[Dataset excerpts]
────────────────────────────────────────

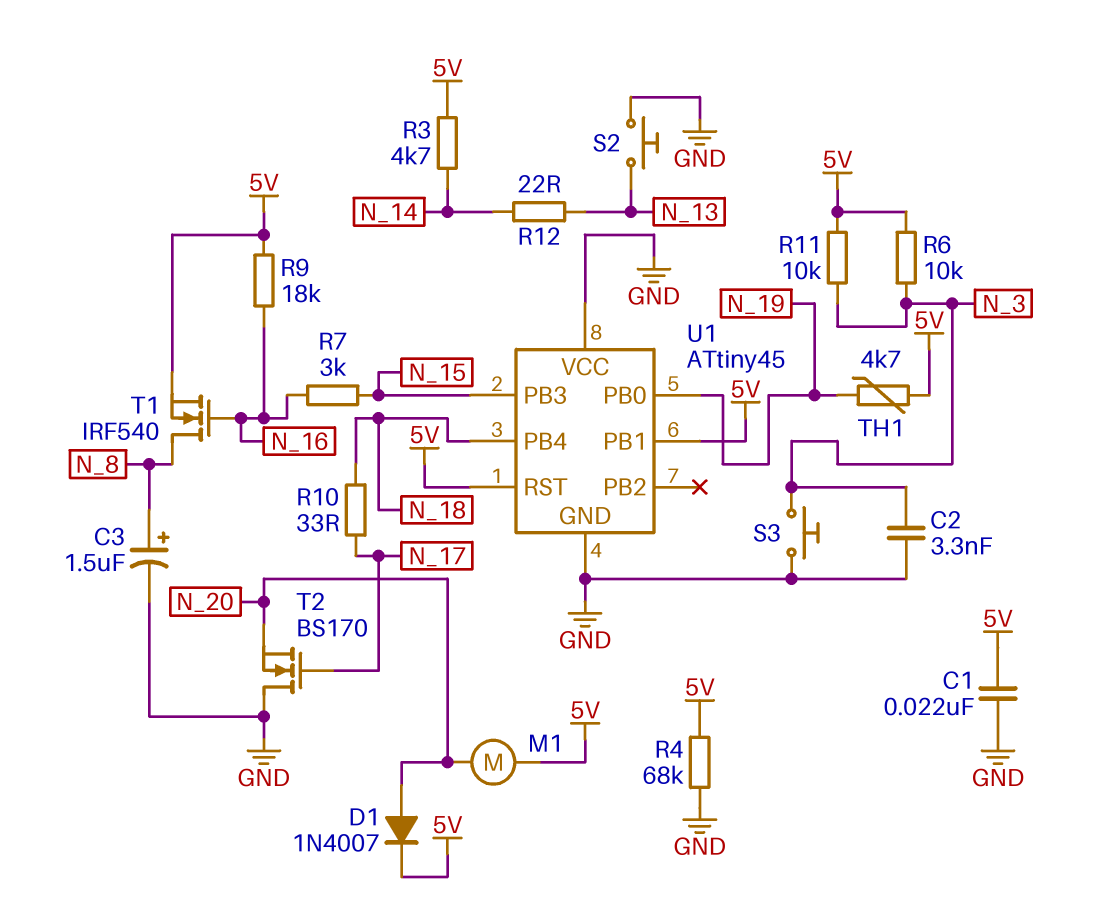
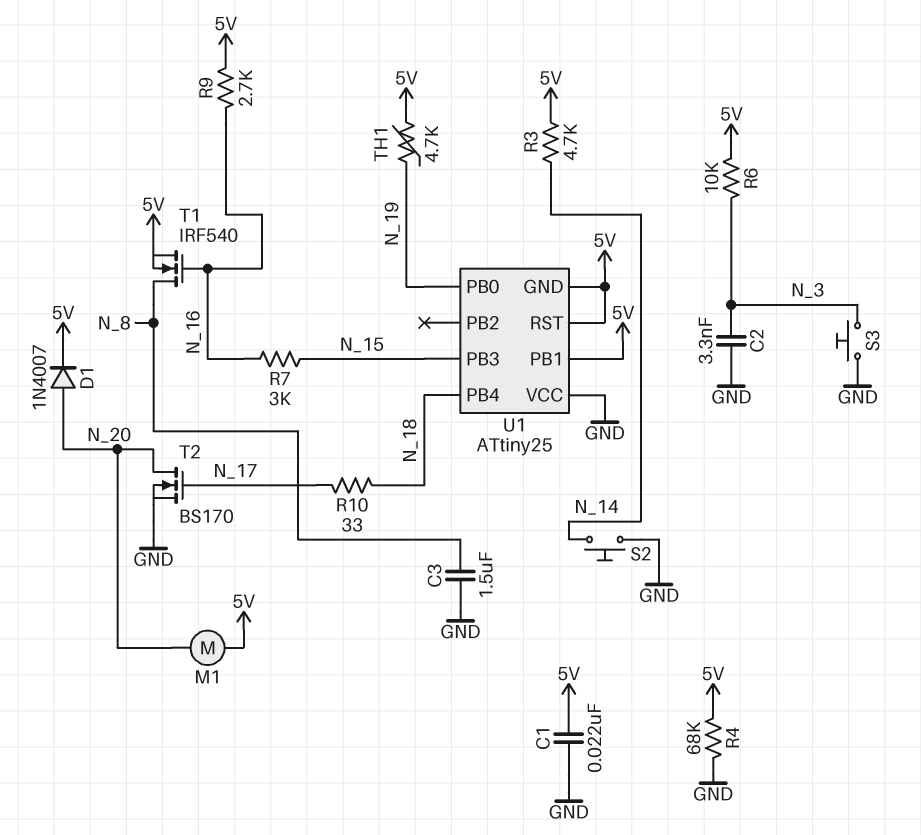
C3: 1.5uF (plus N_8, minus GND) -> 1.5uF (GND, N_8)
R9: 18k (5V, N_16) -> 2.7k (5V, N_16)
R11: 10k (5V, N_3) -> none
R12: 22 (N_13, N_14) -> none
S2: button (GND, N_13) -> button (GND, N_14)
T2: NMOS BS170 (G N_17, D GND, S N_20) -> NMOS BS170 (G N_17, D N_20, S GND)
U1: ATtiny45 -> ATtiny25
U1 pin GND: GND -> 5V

────────────────────────────────────────

For each line above, output its wording exactly and leave out any picture.

C3: 1.5uF (plus N_8, minus GND) -> 1.5uF (GND, N_8)
R9: 18k (5V, N_16) -> 2.7k (5V, N_16)
R11: 10k (5V, N_3) -> none
R12: 22 (N_13, N_14) -> none
S2: button (GND, N_13) -> button (GND, N_14)
T2: NMOS BS170 (G N_17, D GND, S N_20) -> NMOS BS170 (G N_17, D N_20, S GND)
U1: ATtiny45 -> ATtiny25
U1 pin GND: GND -> 5V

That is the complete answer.